Object change descriptions
□ □ □ □

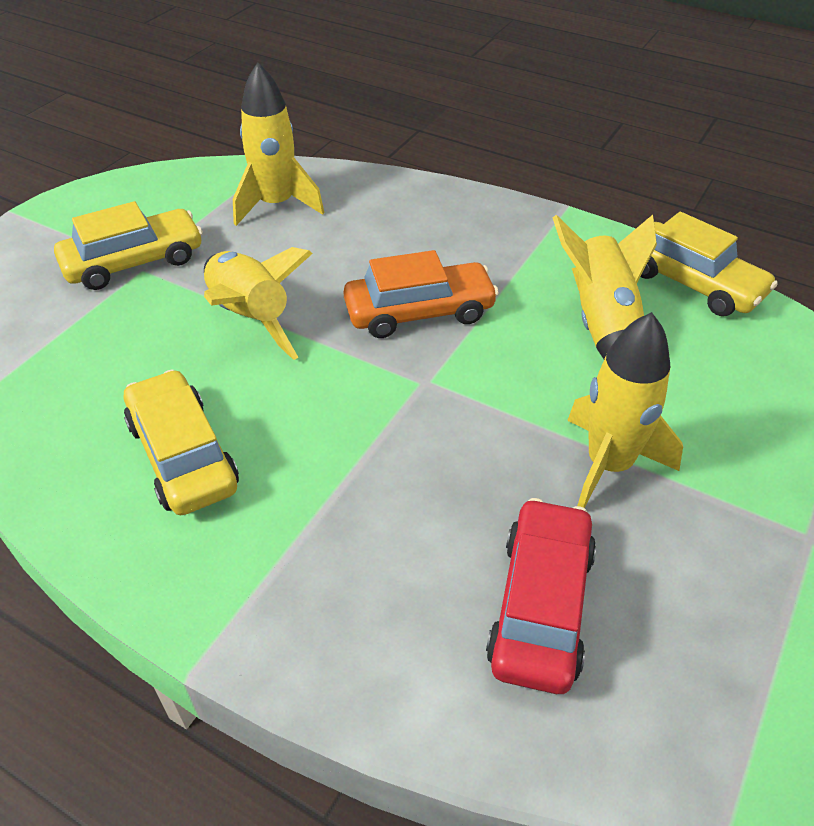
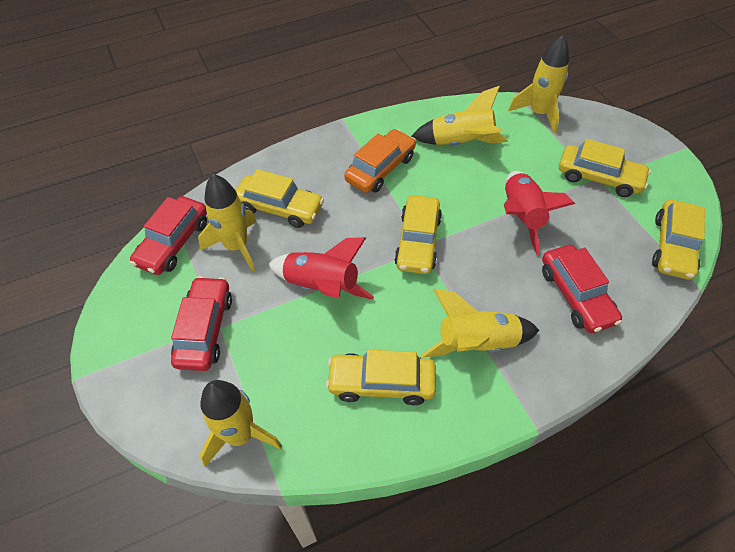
red car: 1 -> 3
red rocket: 0 -> 2
yellow car: 3 -> 5
yellow rocket: 4 -> 5

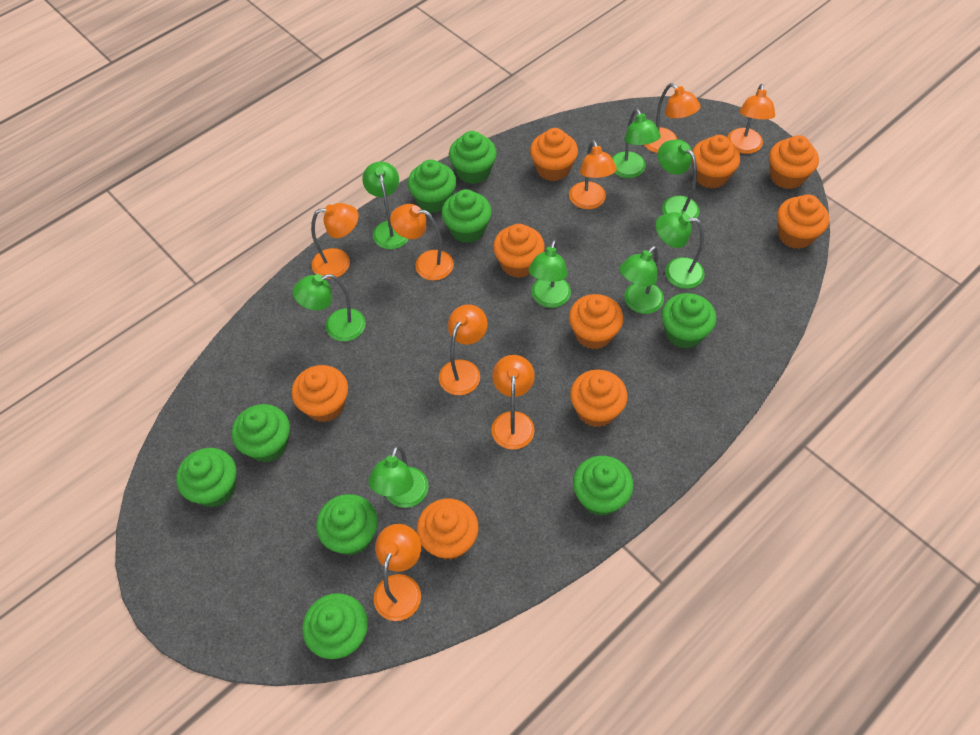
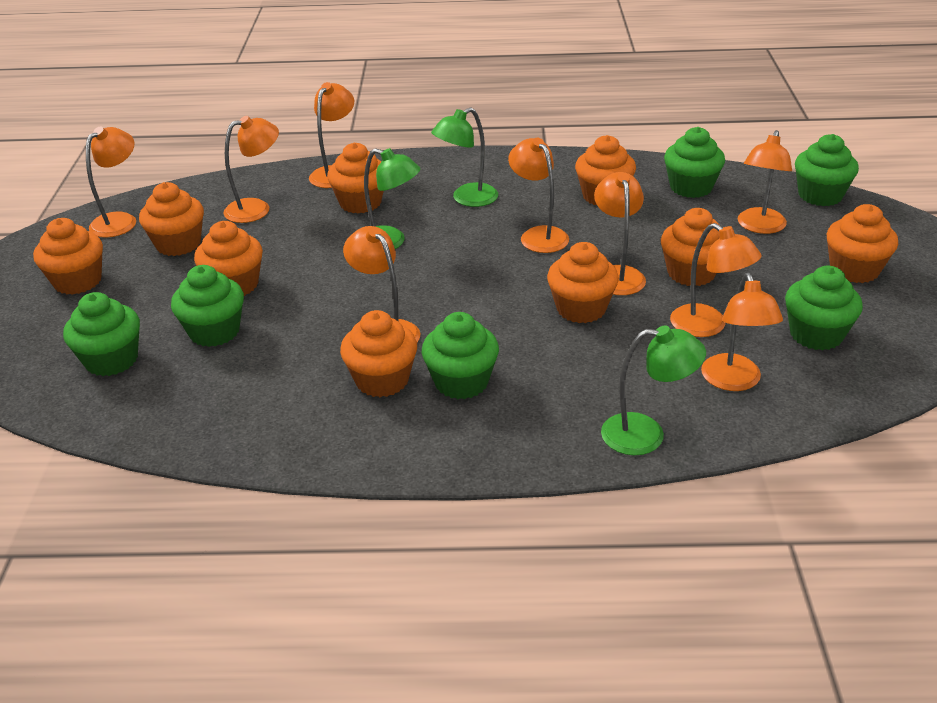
green cupcake: 9 -> 6
green lamp: 8 -> 3
orange lamp: 8 -> 9

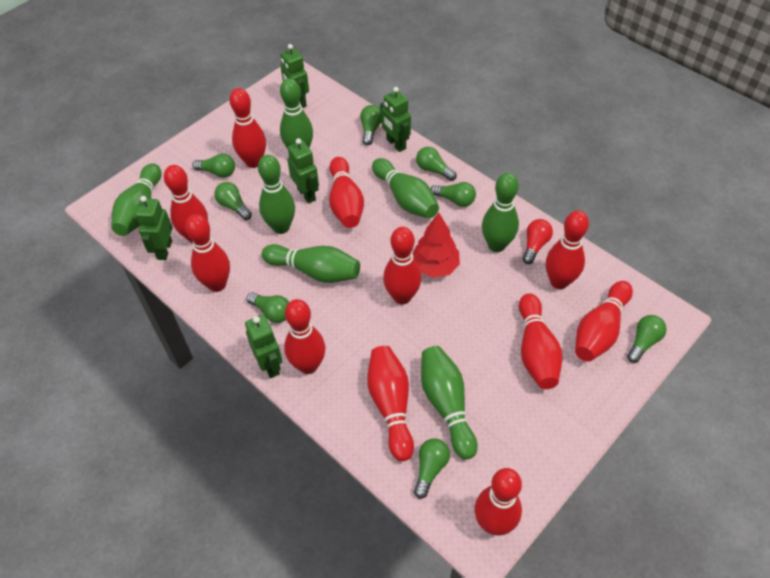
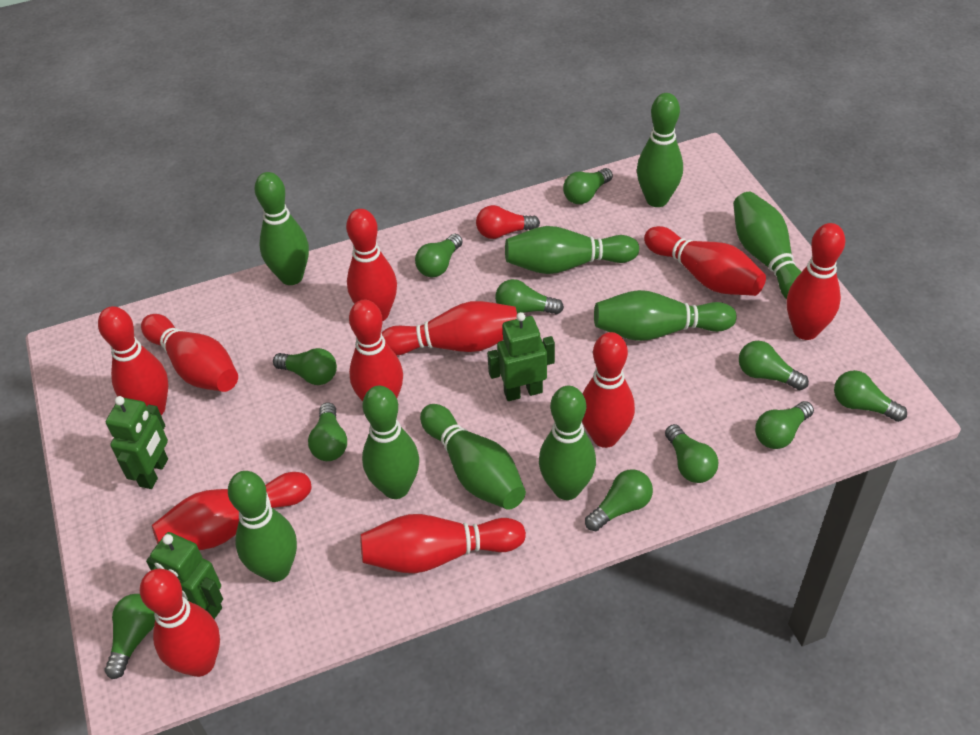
green bowling pin: 7 -> 9
green light bulb: 8 -> 11
green robot: 5 -> 3
red tree: 1 -> 0

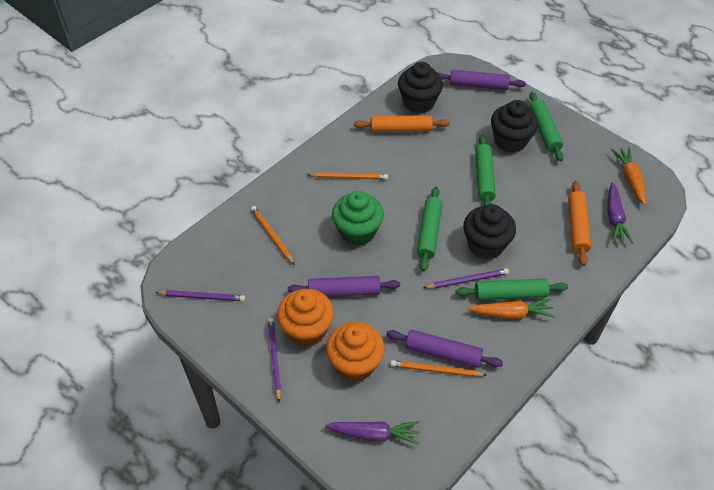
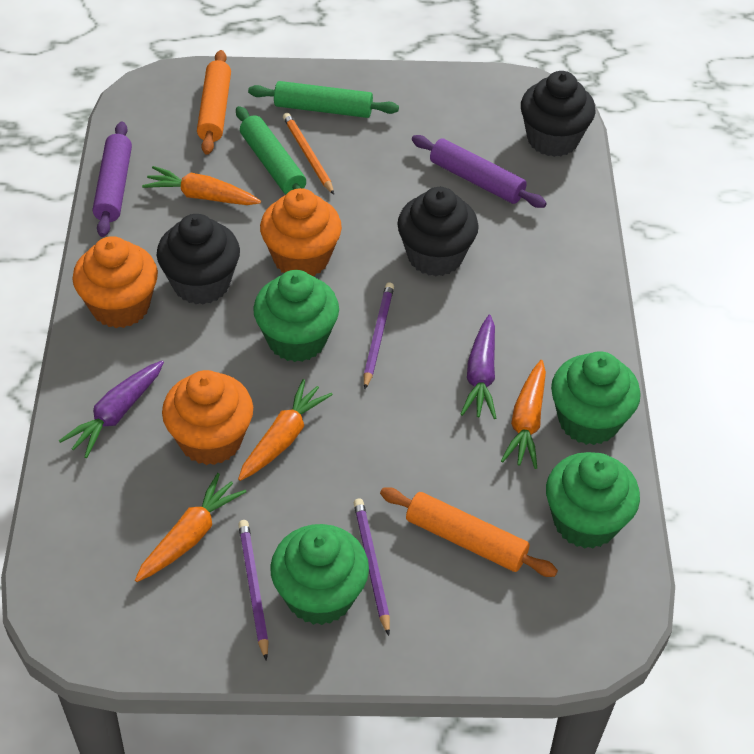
green cupcake: 1 -> 4
green rolling pin: 4 -> 2
orange carrot: 2 -> 4
orange cupcake: 2 -> 3
orange pencil: 3 -> 1
purple rolling pin: 3 -> 2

□ □ □ □

• Task goal
Starting at the line that contains "green cupcake: 1 -> 4", return every line through the last one above, exactly as written.

• Reply
green cupcake: 1 -> 4
green rolling pin: 4 -> 2
orange carrot: 2 -> 4
orange cupcake: 2 -> 3
orange pencil: 3 -> 1
purple rolling pin: 3 -> 2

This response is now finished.